Data extract
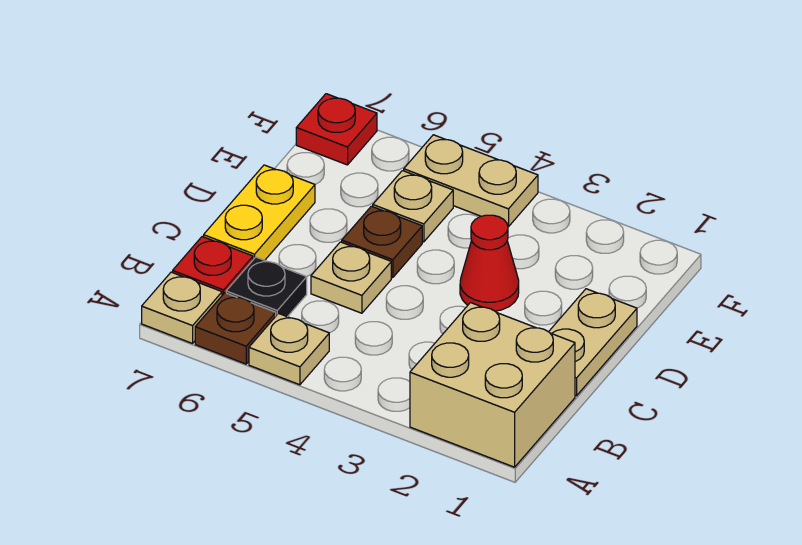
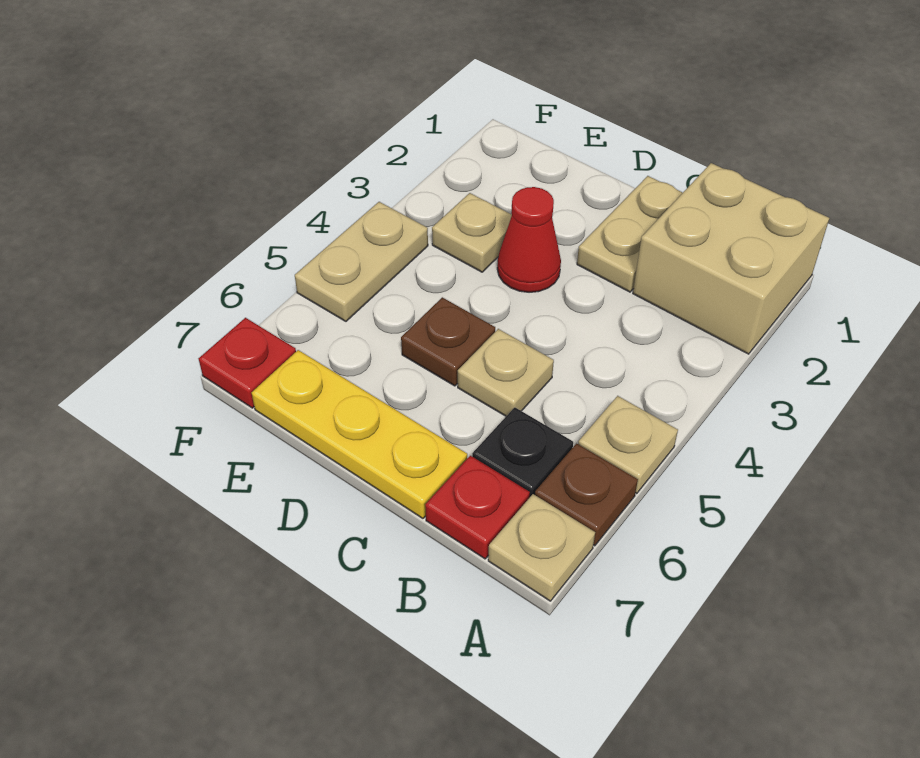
tan plate C1:D1 level 1 -> tan plate C1:C2 level 1
yellow plate C7:D7 level 1 -> yellow plate C7:E7 level 1
tan plate E5 level 1 -> tan plate E3 level 1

Work instructions
Your response should be the exact lines running from the one with "yellow plate C7:D7" to the final line of the material above.

Reply
yellow plate C7:D7 level 1 -> yellow plate C7:E7 level 1
tan plate E5 level 1 -> tan plate E3 level 1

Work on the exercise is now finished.